▶ _TASK TO COMPLETE_: Format the listing below as a numbered list, omitting any blank lines. Leave the pictures out of your answer.

^^^^^^^^

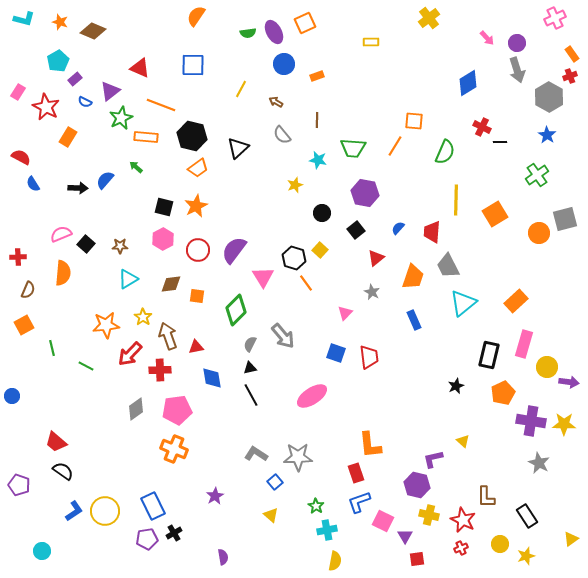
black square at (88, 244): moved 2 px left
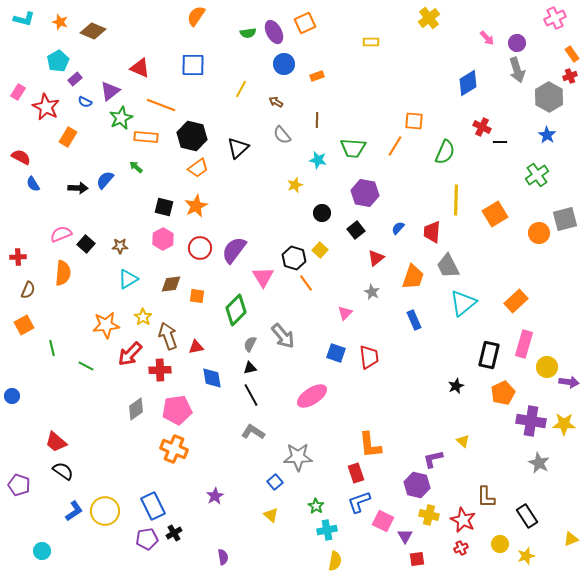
red circle at (198, 250): moved 2 px right, 2 px up
gray L-shape at (256, 454): moved 3 px left, 22 px up
yellow triangle at (571, 539): rotated 14 degrees clockwise
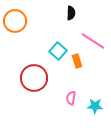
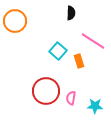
orange rectangle: moved 2 px right
red circle: moved 12 px right, 13 px down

^^^^^^^^

▶ _EXERCISE RESULT_:
1. black square at (88, 244): moved 2 px left
2. red circle at (198, 250): moved 2 px right, 2 px up
3. gray L-shape at (256, 454): moved 3 px left, 22 px up
4. yellow triangle at (571, 539): rotated 14 degrees clockwise
5. orange rectangle: moved 2 px right
6. red circle: moved 12 px right, 13 px down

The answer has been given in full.